_WHAT TO PRODUCE_
Look through the listing below, and wherever a line has the string "square", copy it.
------ AVAILABLE DATA
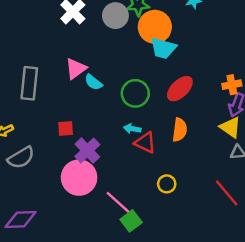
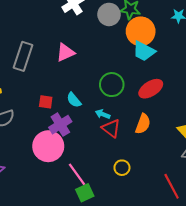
cyan semicircle: (93, 82) -> (74, 100), moved

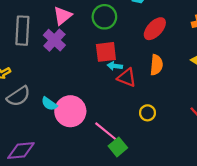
green circle: (112, 85) -> (104, 17), moved
cyan semicircle: (74, 100) -> (49, 104), moved
red square: (46, 102) -> (106, 52), moved, size x1.5
purple cross: (60, 125) -> (54, 40), moved

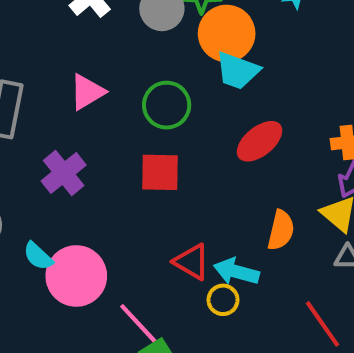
purple cross: (54, 40) -> (64, 173), moved
orange semicircle: (156, 65) -> (281, 230), moved
cyan arrow: (115, 66) -> (236, 272), moved, size x1.5
red triangle: (127, 78) -> (192, 262), moved

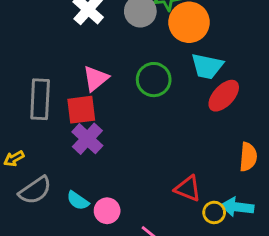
cyan trapezoid: (238, 71) -> (207, 66), moved
red square: (160, 172) -> (81, 110), moved
cyan arrow: (236, 272) -> (237, 207), moved
pink circle: (76, 276) -> (107, 211), size x0.6

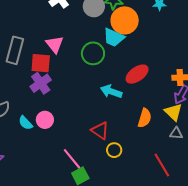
cyan trapezoid: (207, 66) -> (114, 37), moved
pink triangle: (96, 78) -> (55, 44), turned -42
cyan arrow: (237, 207) -> (111, 91), moved
pink circle: (107, 211) -> (45, 120), moved

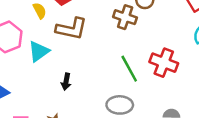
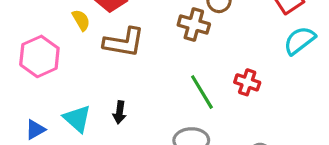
cyan triangle: (39, 51) -> (77, 119), moved, turned -40
red cross: (164, 63) -> (247, 82), size x0.7

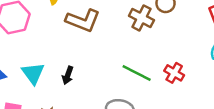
green line: (202, 92) -> (137, 73), turned -44

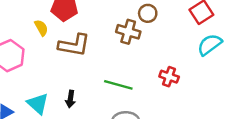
green line: (137, 73) -> (118, 85), moved

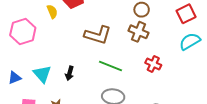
brown cross: (128, 32) -> (139, 32), moved
brown L-shape: (74, 45) -> (98, 35), moved

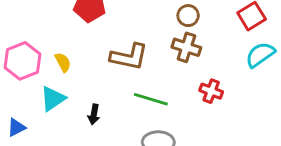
yellow semicircle: (52, 12) -> (63, 62), moved
cyan triangle: (42, 74) -> (53, 99), moved, turned 42

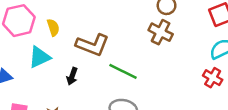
brown L-shape: (129, 57) -> (92, 45), moved
red cross: (211, 91) -> (213, 78), moved

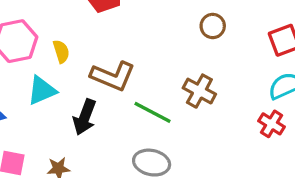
brown cross: (161, 32) -> (199, 91), moved
black arrow: (72, 76) -> (85, 117), size x1.5

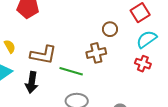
brown circle: (213, 26) -> (110, 29), moved
brown cross: (199, 91) -> (96, 53), turned -30

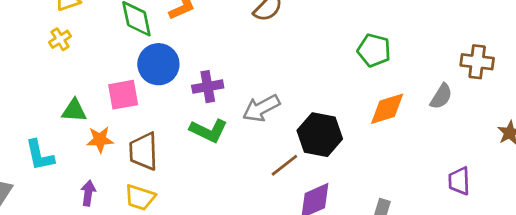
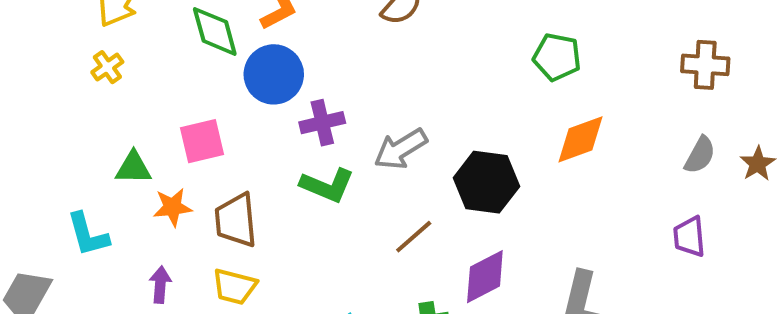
blue circle: (158, 64) -> (274, 74), moved
gray semicircle: (441, 96) -> (700, 155), moved
brown line: (284, 165) -> (414, 237), moved

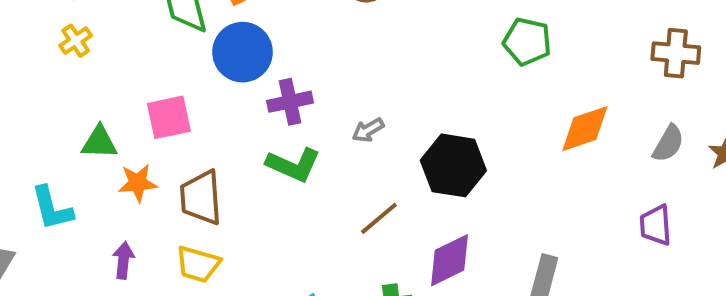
orange diamond: (580, 139) -> (585, 129), moved
gray arrow: (401, 149) -> (368, 130), size x0.6

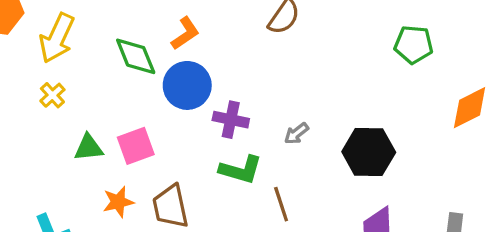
purple cross: (290, 102) -> (231, 120), turned 32
green triangle: (99, 142) -> (89, 148), moved
brown line: (379, 218) -> (281, 204), moved, turned -60

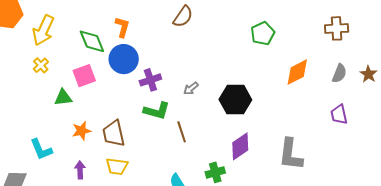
orange L-shape: (185, 33) -> (122, 27), turned -40
green pentagon: (414, 45) -> (263, 33), turned -30
purple cross: (231, 120) -> (150, 80), turned -30
pink square: (136, 146) -> (84, 76), moved

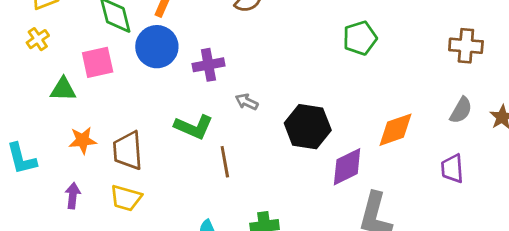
orange diamond: (297, 72) -> (395, 130), moved
purple cross: (150, 80) -> (208, 65), moved
gray arrow: (191, 88) -> (247, 102), turned 56
purple diamond: (240, 146) -> (347, 167), moved

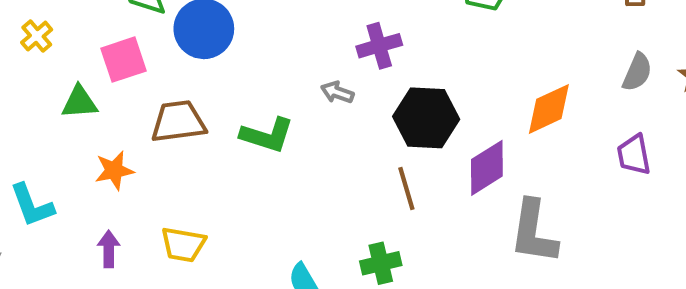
purple cross: (208, 65) -> (379, 46), moved
brown trapezoid: (128, 151) -> (178, 122), moved, turned 93
brown line: (225, 162) -> (406, 189), moved

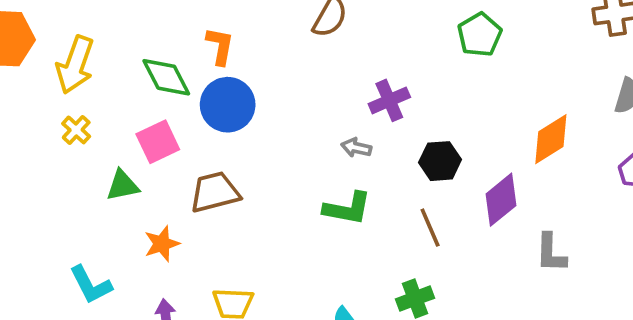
black hexagon: (426, 118) -> (440, 161), size x0.7
green L-shape: (267, 135) -> (347, 208), moved
gray L-shape: (534, 232) -> (551, 253), size x0.7

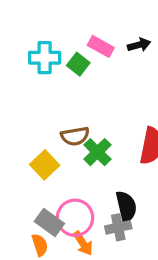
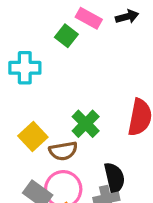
cyan cross: (45, 58) -> (25, 68), moved
brown semicircle: (75, 136) -> (63, 151), moved

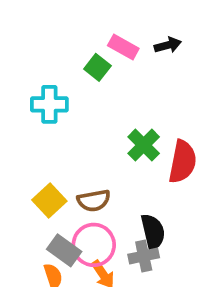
green cross: (86, 124) -> (144, 145), moved
yellow square: (33, 137) -> (49, 201), moved

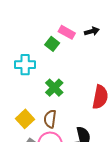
green cross: (144, 145) -> (54, 88), moved
brown semicircle: (94, 201) -> (50, 119), turned 108

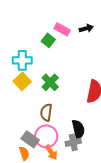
yellow square: (25, 119) -> (22, 81), moved

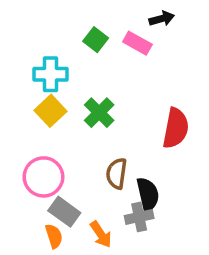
pink rectangle: (62, 29) -> (137, 43), moved
brown semicircle: (46, 112) -> (117, 173), moved
pink circle: (46, 136) -> (43, 177), moved

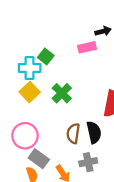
green square: (96, 40) -> (46, 56), moved
pink rectangle: (137, 43) -> (87, 47), turned -42
black semicircle: (148, 194) -> (94, 132), moved

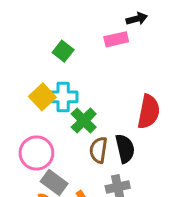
cyan cross: (30, 68) -> (63, 97), moved
green cross: (62, 93) -> (84, 121), moved

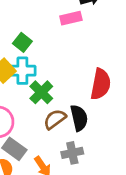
green square: (63, 51) -> (22, 42), moved
brown semicircle: (98, 150) -> (55, 119), turned 45

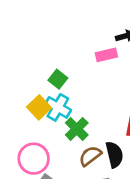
cyan cross: (22, 71) -> (58, 107), turned 30

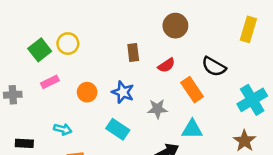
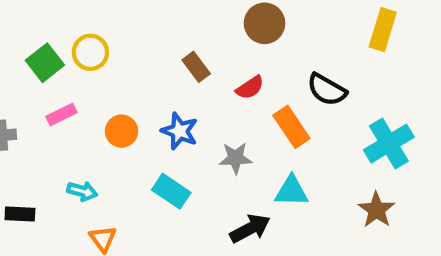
brown rectangle: (133, 52) -> (196, 67), turned -30

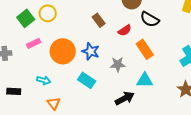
black semicircle: (327, 90) -> (150, 19), moved
orange circle: (122, 131) -> (63, 51), size x1.6

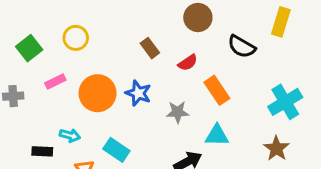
green square: (26, 18) -> (29, 48), moved
black semicircle: (150, 19) -> (242, 47), moved
cyan rectangle: (87, 80) -> (116, 150), moved
black rectangle: (14, 91) -> (42, 151), moved

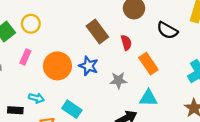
yellow circle: (76, 38) -> (31, 24), moved
brown rectangle: (150, 48) -> (97, 32), size x1.5
red semicircle: (188, 63) -> (126, 43), turned -72
pink rectangle: (55, 82) -> (25, 57), turned -40

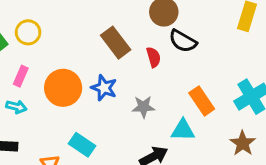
black semicircle: (167, 30) -> (183, 41), moved
orange rectangle: (148, 64) -> (202, 101), moved
cyan arrow: (36, 98) -> (16, 107), moved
------------
_WRITTEN ANSWER_
red square: (46, 102) -> (106, 52), moved, size x1.5
red square: (160, 172) -> (81, 110), moved
pink square: (136, 146) -> (84, 76), moved
yellow square: (33, 137) -> (49, 201), moved
yellow square: (25, 119) -> (22, 81), moved
green square: (96, 40) -> (46, 56), moved
green square: (63, 51) -> (22, 42), moved
green square: (26, 18) -> (29, 48), moved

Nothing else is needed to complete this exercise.